---------- RECORD EXCERPTS ----------

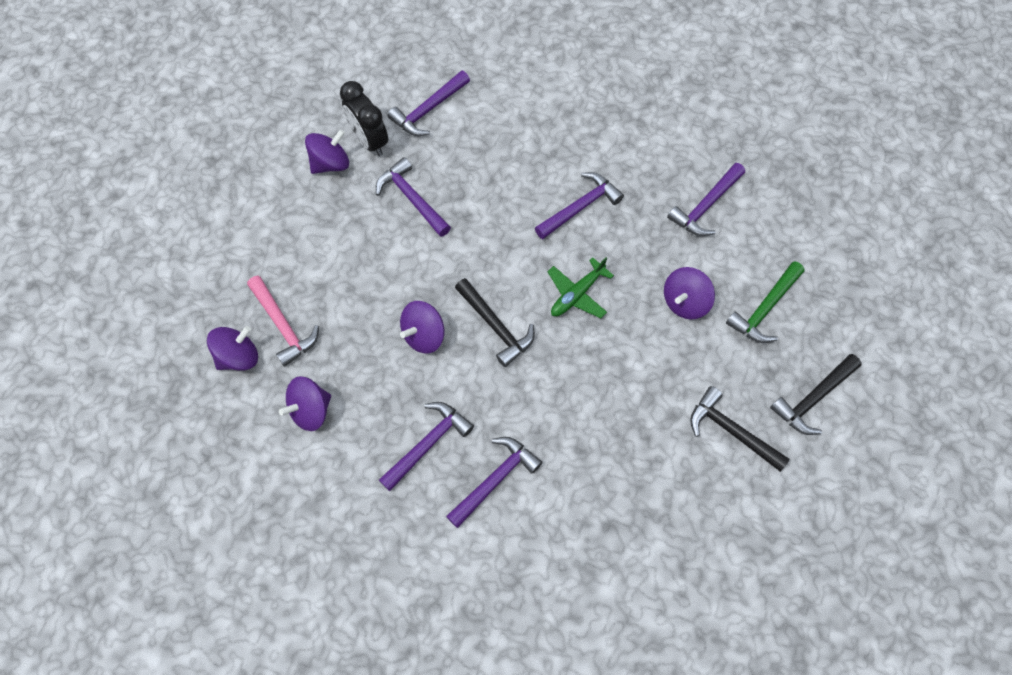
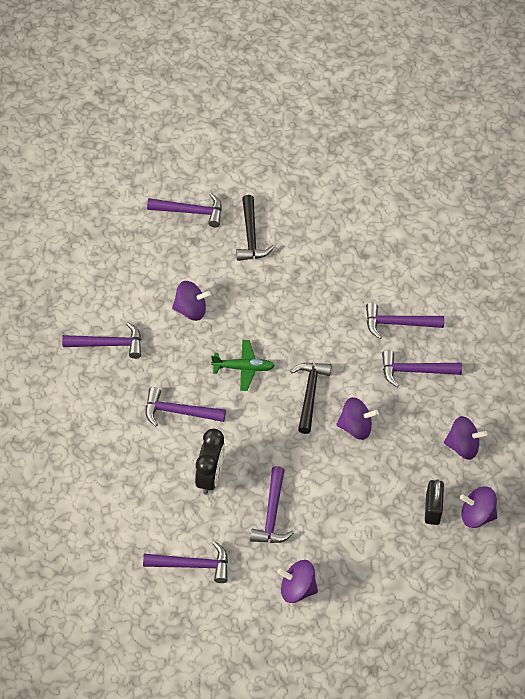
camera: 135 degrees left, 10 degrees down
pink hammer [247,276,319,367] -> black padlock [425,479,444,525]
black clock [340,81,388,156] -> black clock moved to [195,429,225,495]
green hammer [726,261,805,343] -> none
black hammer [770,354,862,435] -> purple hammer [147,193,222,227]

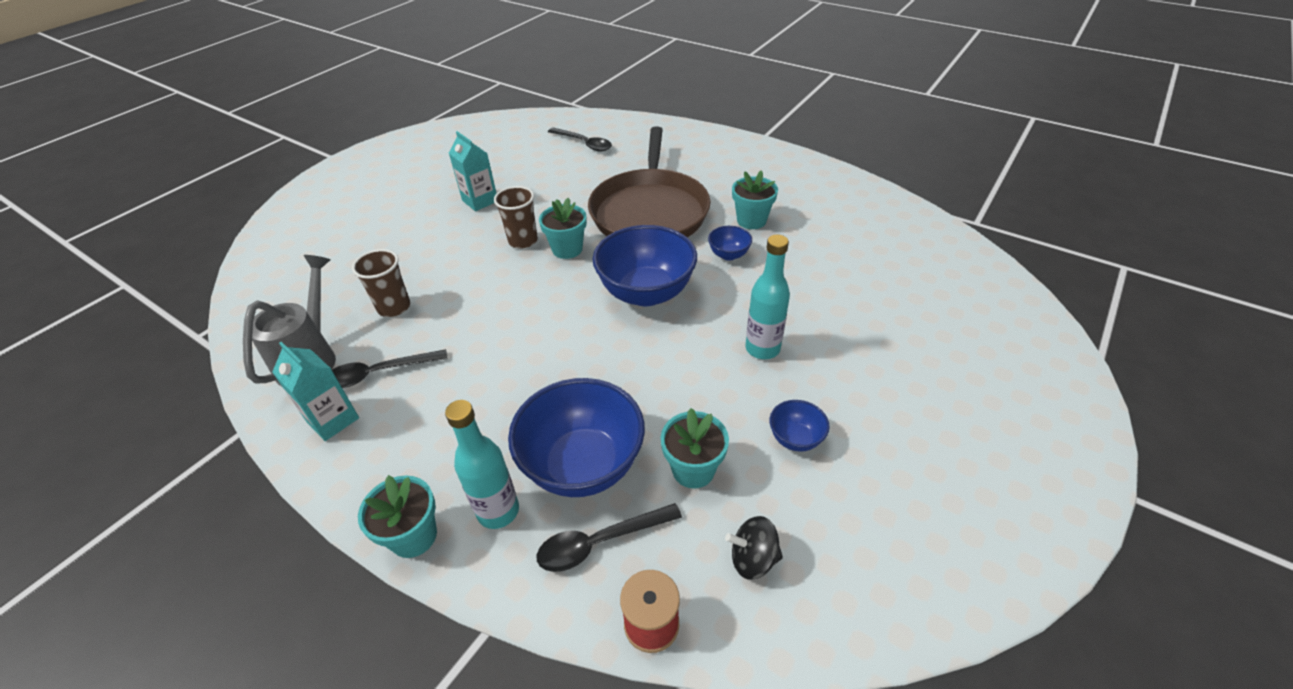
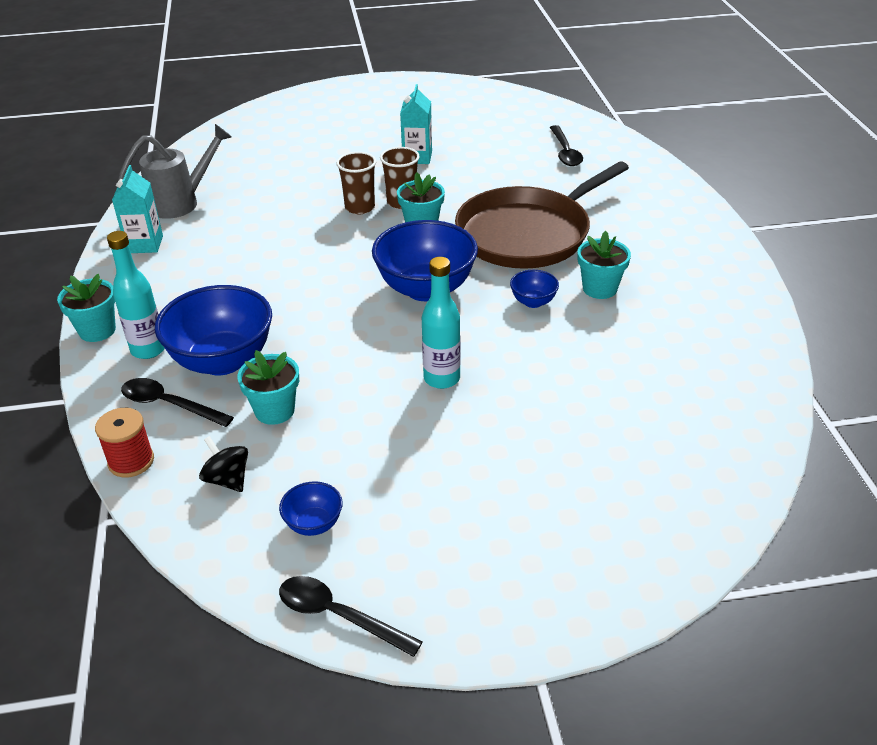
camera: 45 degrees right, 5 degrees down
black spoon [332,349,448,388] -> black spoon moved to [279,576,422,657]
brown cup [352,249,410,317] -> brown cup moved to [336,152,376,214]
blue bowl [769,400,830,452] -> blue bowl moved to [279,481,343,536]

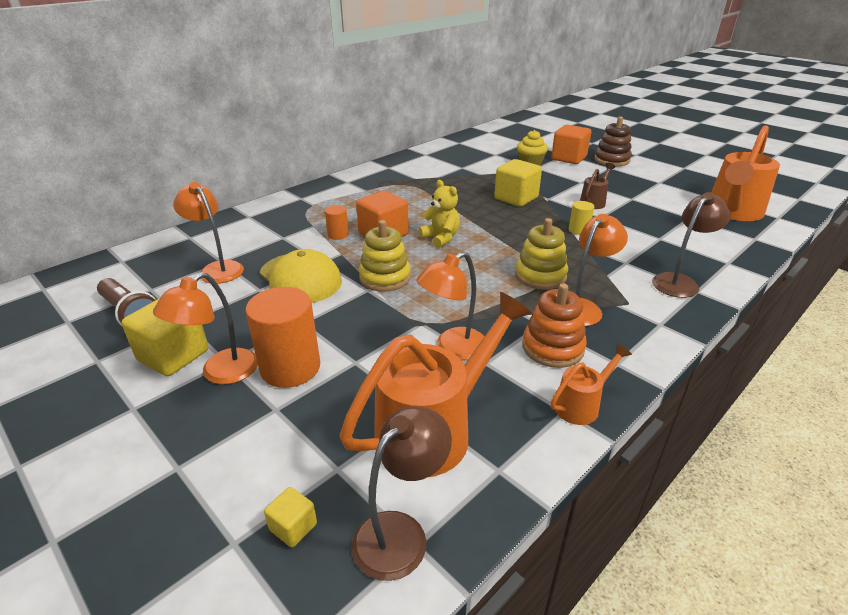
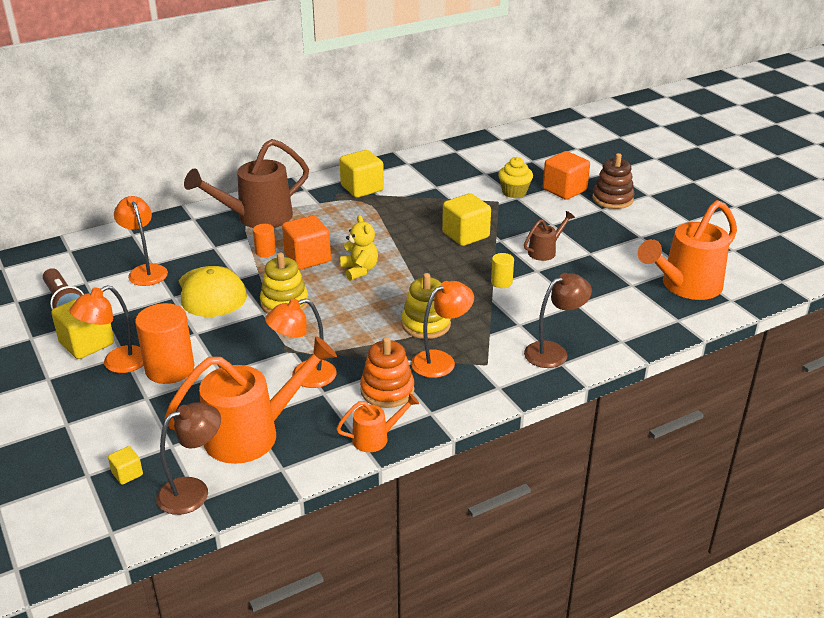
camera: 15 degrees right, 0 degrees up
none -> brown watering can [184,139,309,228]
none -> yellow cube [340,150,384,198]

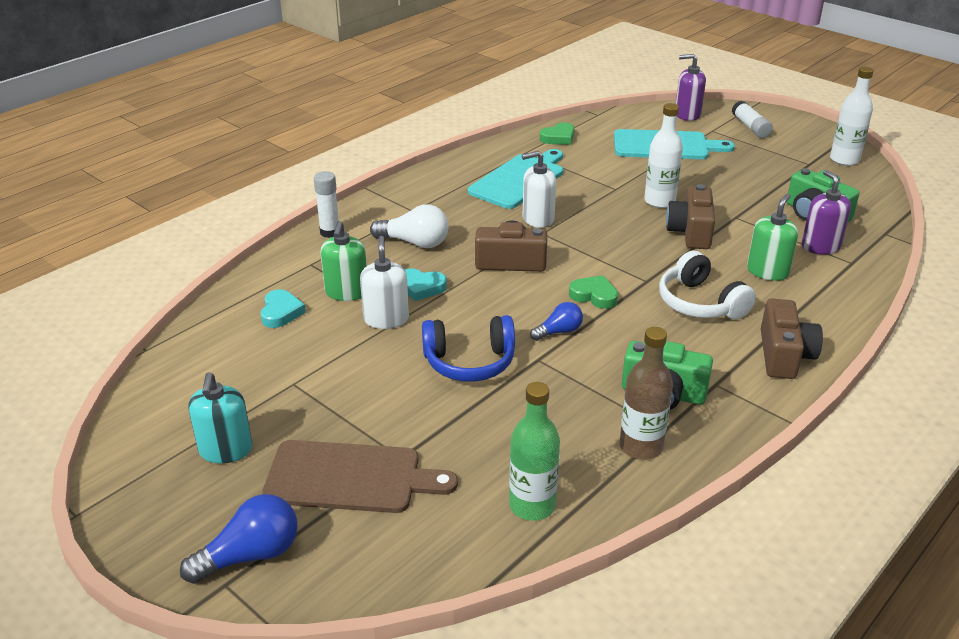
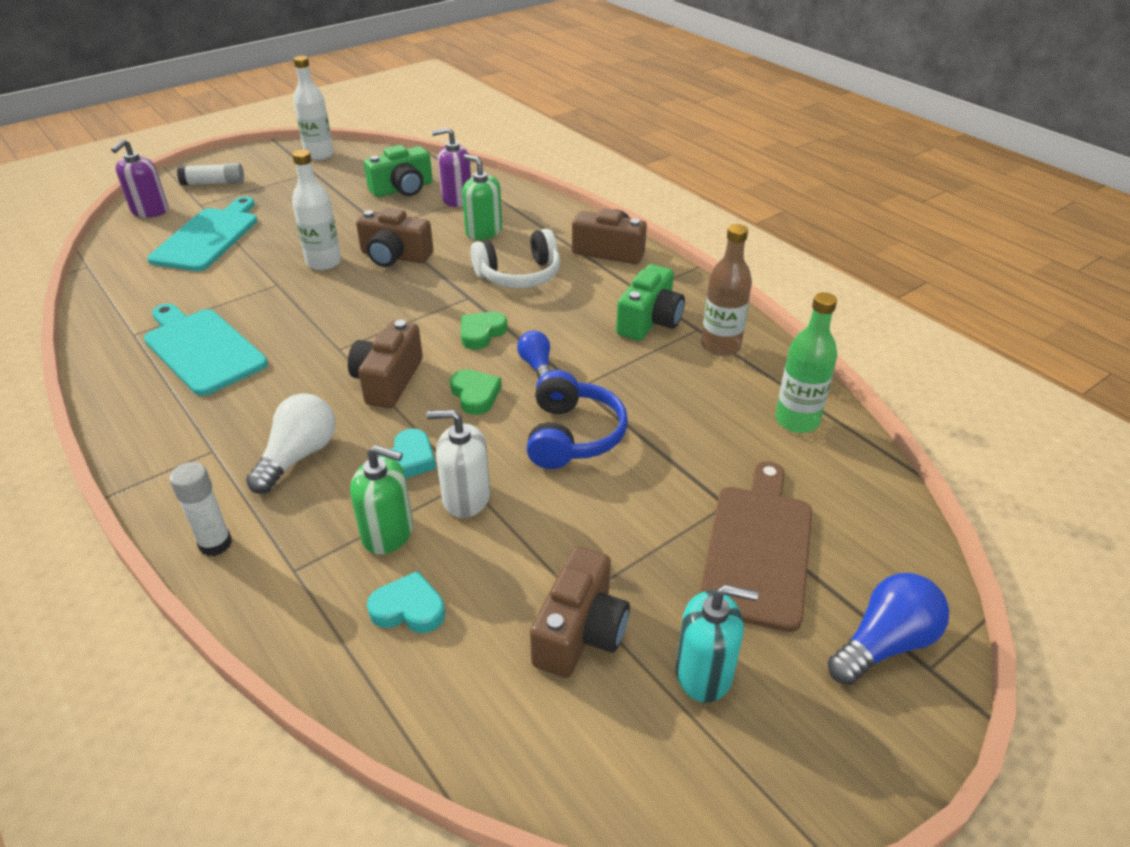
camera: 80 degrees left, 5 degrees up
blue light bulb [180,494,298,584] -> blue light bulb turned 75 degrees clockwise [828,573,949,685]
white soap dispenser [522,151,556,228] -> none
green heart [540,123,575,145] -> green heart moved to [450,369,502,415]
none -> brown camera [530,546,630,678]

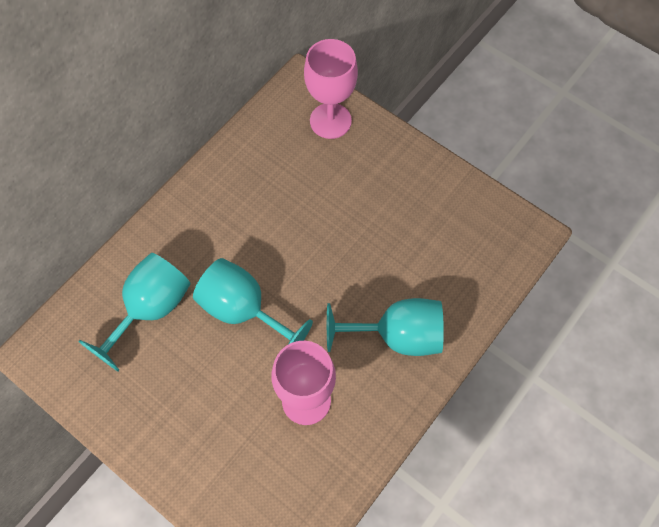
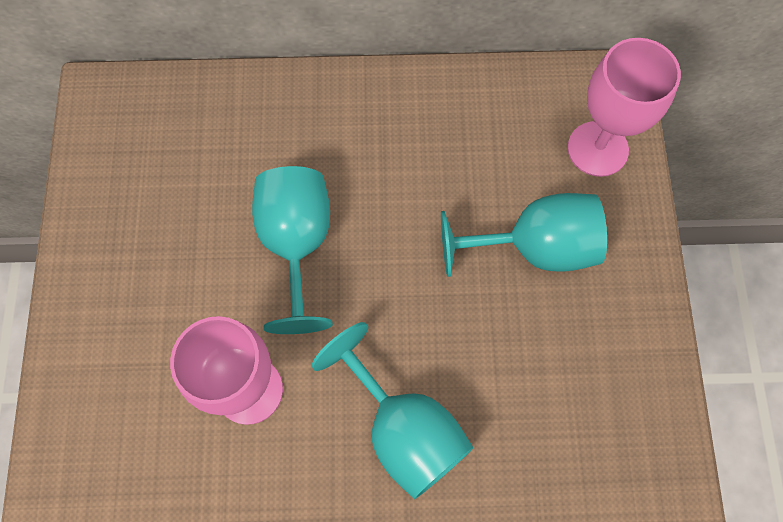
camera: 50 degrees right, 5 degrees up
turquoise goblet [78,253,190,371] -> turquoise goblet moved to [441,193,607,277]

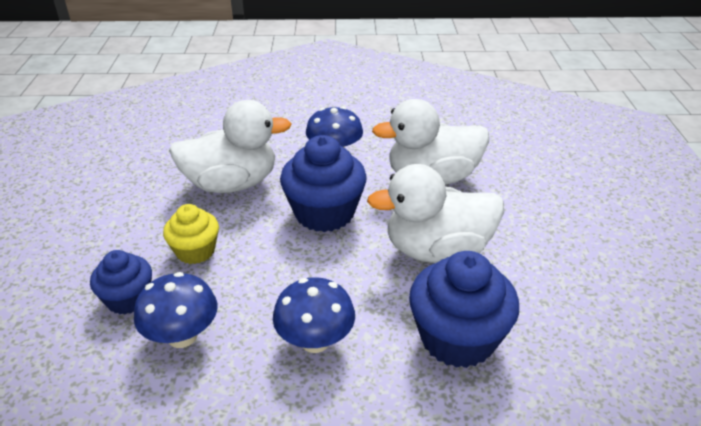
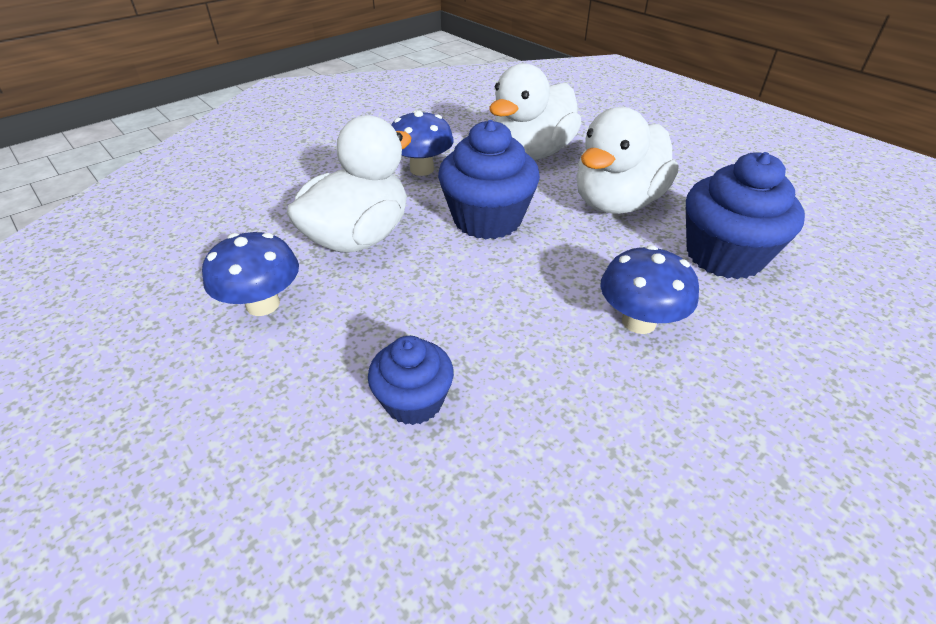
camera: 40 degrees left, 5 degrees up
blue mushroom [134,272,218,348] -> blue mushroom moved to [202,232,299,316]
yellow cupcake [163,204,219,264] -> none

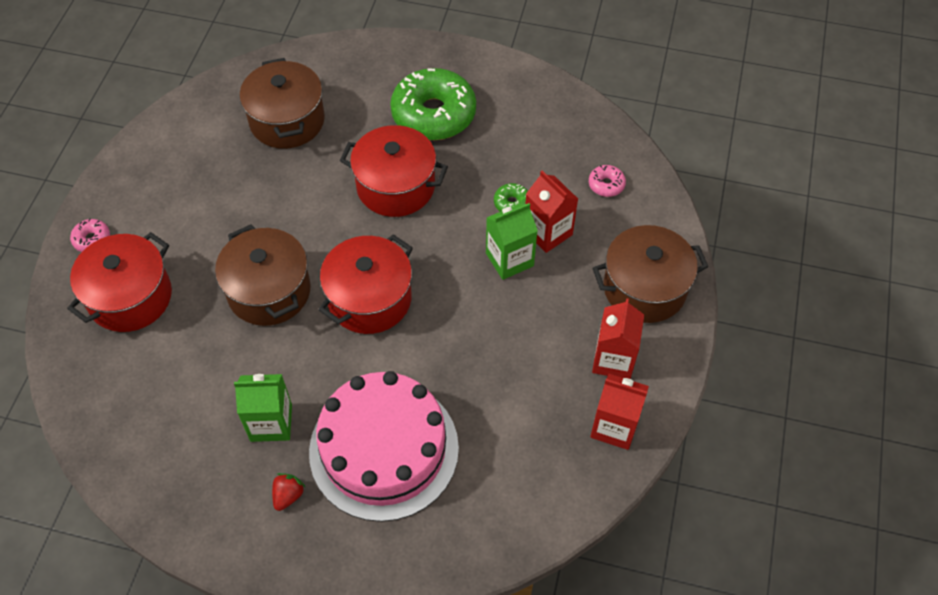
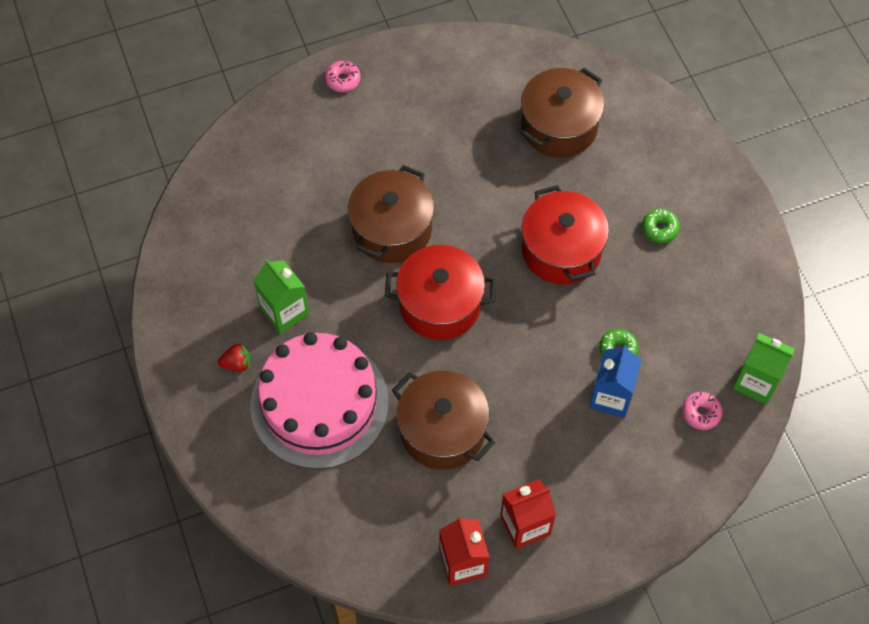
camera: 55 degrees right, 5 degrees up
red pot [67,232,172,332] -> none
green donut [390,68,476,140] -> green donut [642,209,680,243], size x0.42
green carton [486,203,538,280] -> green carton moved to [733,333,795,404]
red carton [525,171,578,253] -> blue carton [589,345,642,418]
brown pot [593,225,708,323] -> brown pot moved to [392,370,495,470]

----------

Find each line in the records holding the string "down" and show it.

camera: 135 degrees left, 10 degrees down
camera: 45 degrees right, 5 degrees down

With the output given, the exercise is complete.